--- TASK PROMPT ---
Below are records; copy exactly the line containing "(484, 465) = (432, 231): brown" and every line after it, through the last.

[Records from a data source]
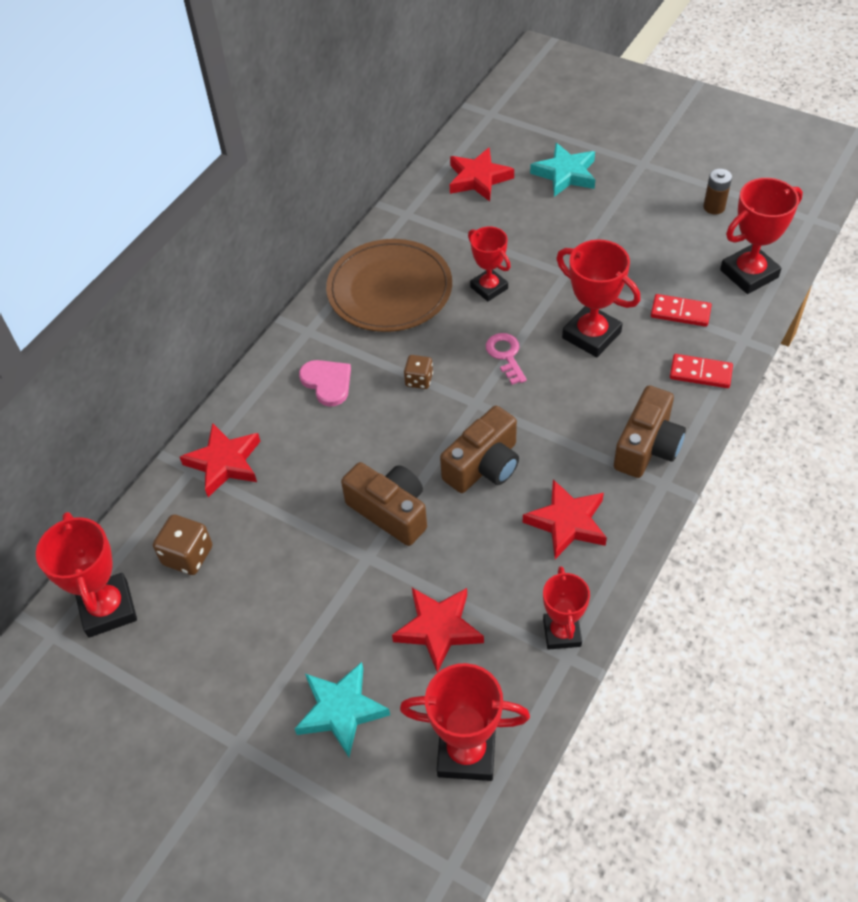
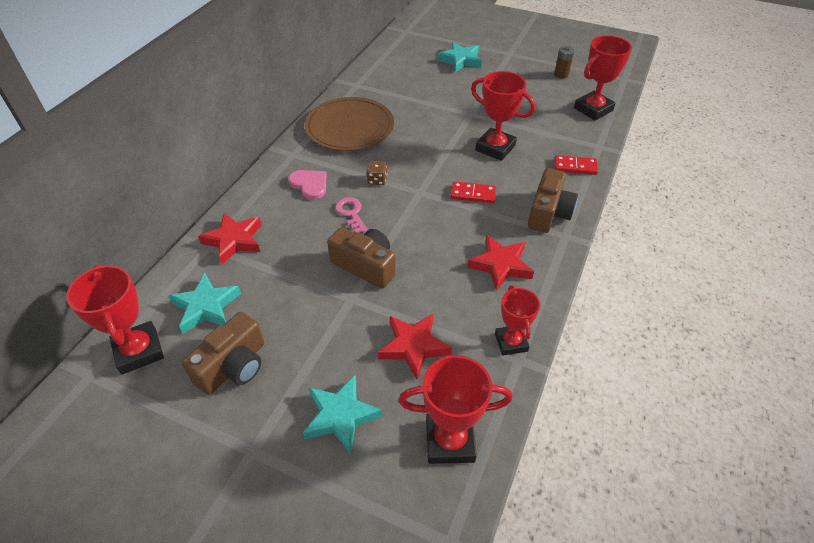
camera: 10 degrees left, 5 degrees down
(188, 555) = (206, 307): brown dice -> turquoise star
(478, 179) = (403, 64): red star -> none
(484, 465) = (432, 231): brown camera -> brown camera (233, 366)
(489, 288) = (419, 124): red trophy -> none
(506, 355) = (437, 162): pink key -> pink key (351, 213)
(680, 312) = (553, 132): red domino -> red domino (473, 194)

--- RESULT FOR THIS TASK ---
(484, 465) = (432, 231): brown camera -> brown camera (233, 366)
(489, 288) = (419, 124): red trophy -> none
(506, 355) = (437, 162): pink key -> pink key (351, 213)
(680, 312) = (553, 132): red domino -> red domino (473, 194)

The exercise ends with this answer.